*EXTRACTED RECORDS:*
· · · ·

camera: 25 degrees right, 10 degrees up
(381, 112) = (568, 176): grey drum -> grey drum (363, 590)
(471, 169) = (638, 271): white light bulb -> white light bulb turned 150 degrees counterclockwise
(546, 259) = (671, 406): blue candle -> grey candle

· · · ·

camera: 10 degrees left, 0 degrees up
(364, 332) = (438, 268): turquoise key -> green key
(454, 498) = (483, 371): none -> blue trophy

· · · ·

Count every line of the records above in which the string "blue" appears. The number alone is to be given.

2